*Task details*
Please give an exact transcription of the lines below, from the one that contains "(237, 172) = (259, 246): green" to the very last, with no other lines.

*Raw data*
○ ○ ○ ○ ○ ○ ○

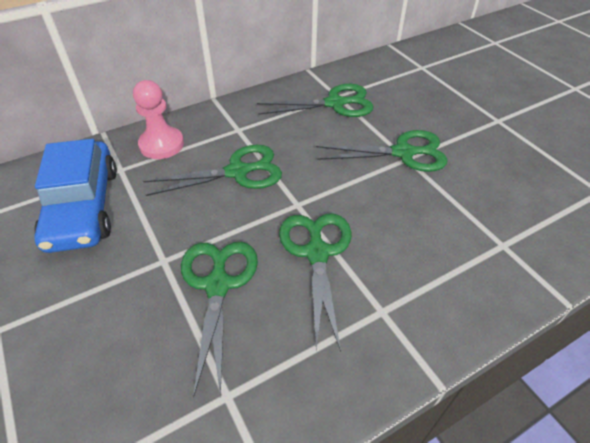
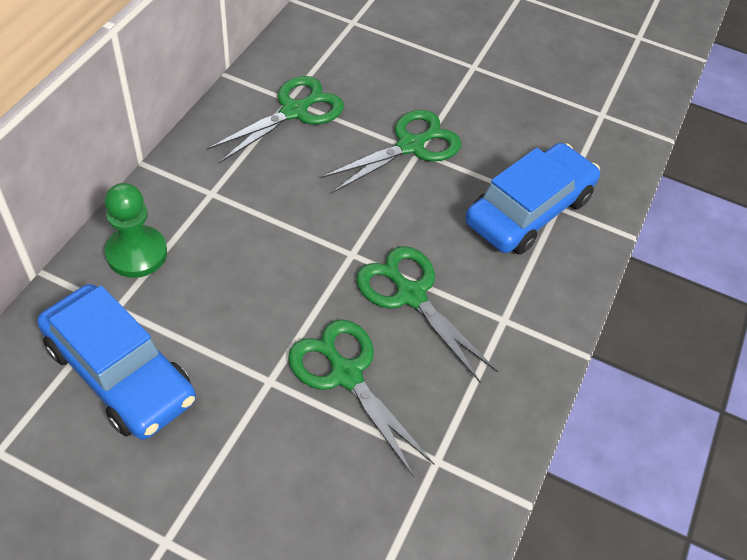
camera: 40 degrees left, 5 degrees up
(161, 144) = (136, 253): pink pawn -> green pawn
(237, 172) = (259, 246): green scissors -> none
(472, 236) = (529, 210): none -> blue car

○ ○ ○ ○ ○ ○ ○

*Solution for this problem*
(237, 172) = (259, 246): green scissors -> none
(472, 236) = (529, 210): none -> blue car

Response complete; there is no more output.